*** Collected material Section Begins ***

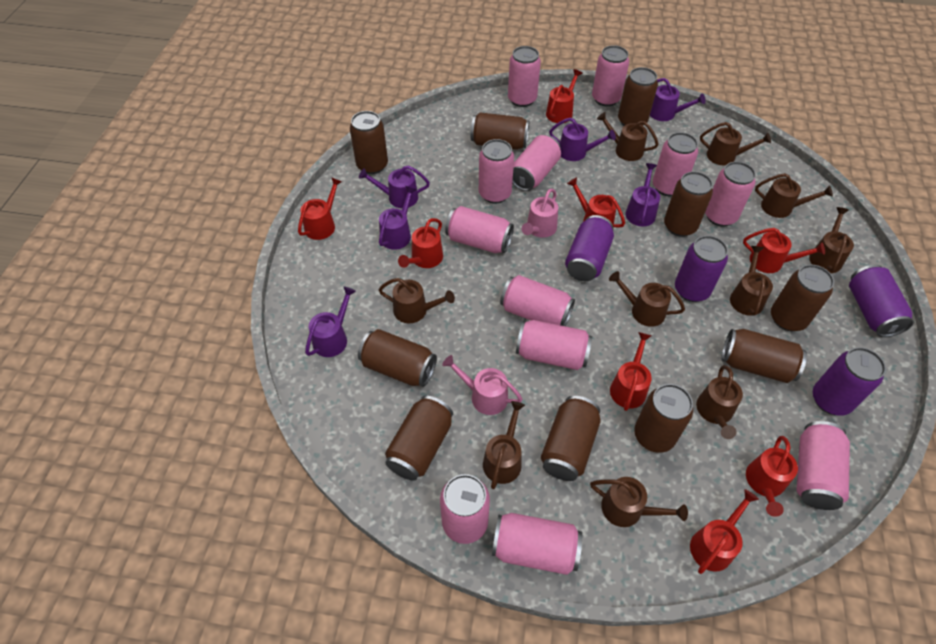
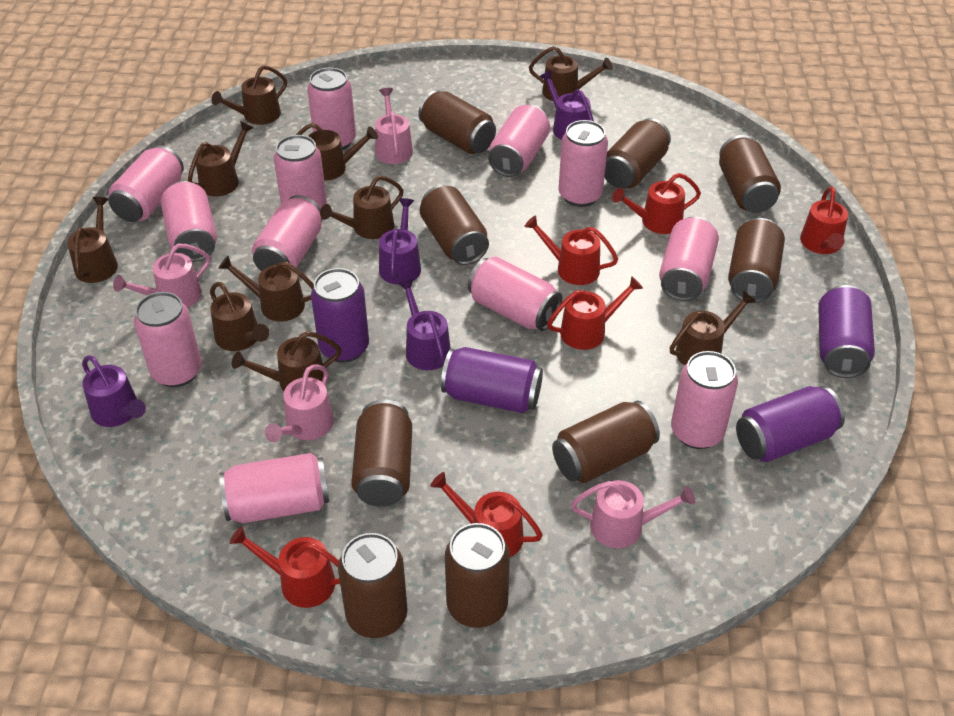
brown can: 10 -> 9
pink watering can: 2 -> 4
purple watering can: 6 -> 4
red watering can: 8 -> 6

*** Collected material Section Ends ***

_What is needed_
From the first line to the last, retype the data above exactly, but not its images.

_Result_
brown can: 10 -> 9
pink watering can: 2 -> 4
purple watering can: 6 -> 4
red watering can: 8 -> 6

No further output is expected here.